== PROBLEM REQUIREMENTS ==
In which lines of the data does the string "cube" appear? Copy every one.

== SOURCE INFORMATION ==

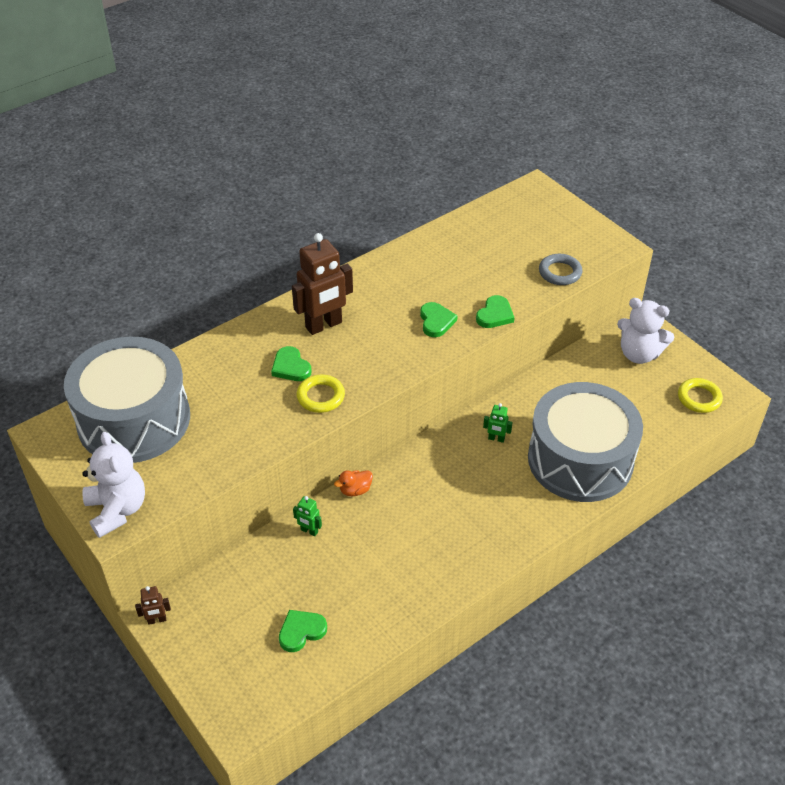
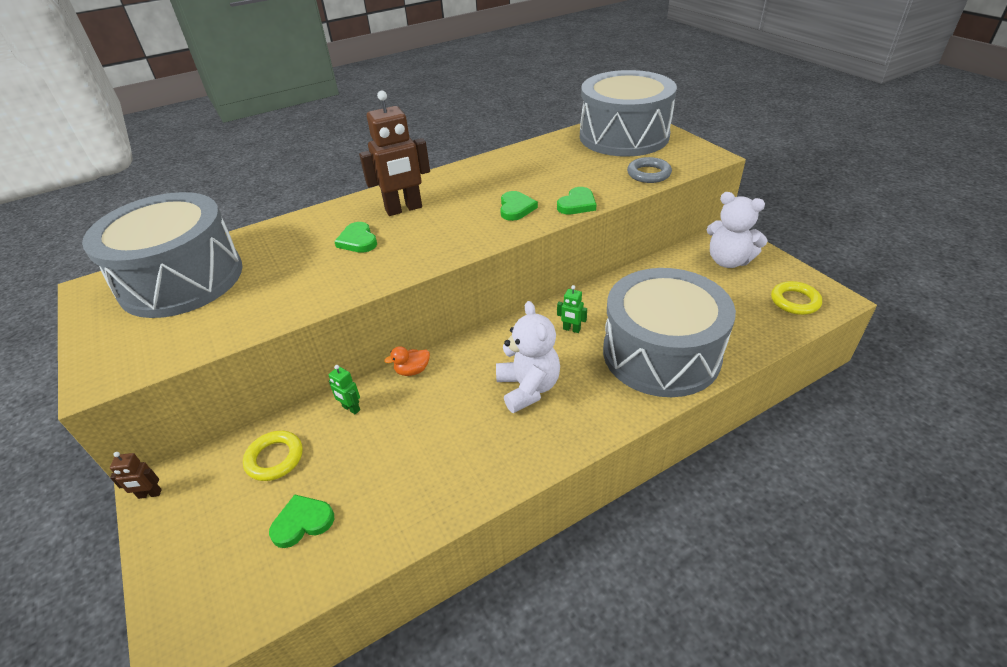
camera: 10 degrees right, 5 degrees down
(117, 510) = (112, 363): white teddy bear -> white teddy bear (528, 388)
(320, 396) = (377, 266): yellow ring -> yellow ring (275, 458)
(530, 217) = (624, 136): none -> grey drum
==
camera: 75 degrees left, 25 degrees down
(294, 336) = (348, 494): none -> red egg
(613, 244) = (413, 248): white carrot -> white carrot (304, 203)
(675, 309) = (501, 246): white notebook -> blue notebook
---
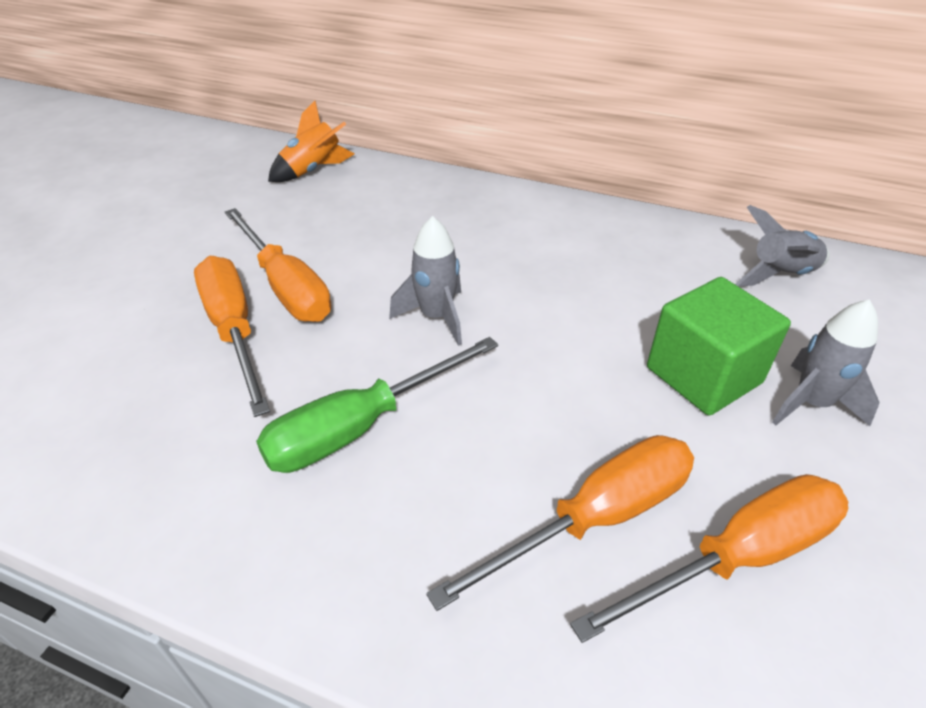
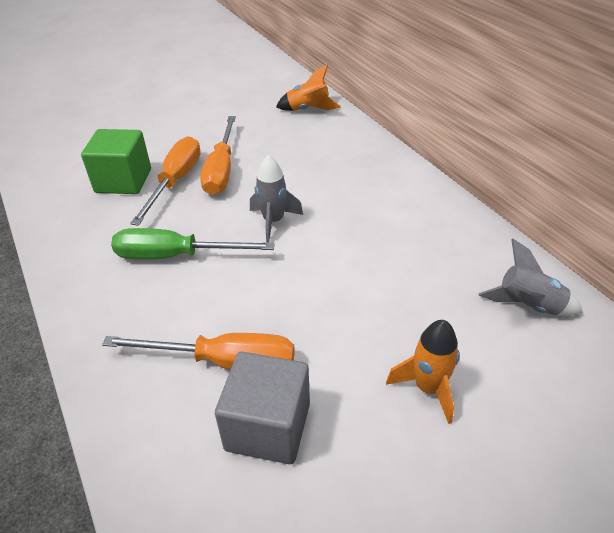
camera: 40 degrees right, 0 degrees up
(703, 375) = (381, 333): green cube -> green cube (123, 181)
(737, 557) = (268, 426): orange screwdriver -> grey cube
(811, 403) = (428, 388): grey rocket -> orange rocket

== ANSWER FOR THE TASK ==
(703, 375) = (381, 333): green cube -> green cube (123, 181)
(737, 557) = (268, 426): orange screwdriver -> grey cube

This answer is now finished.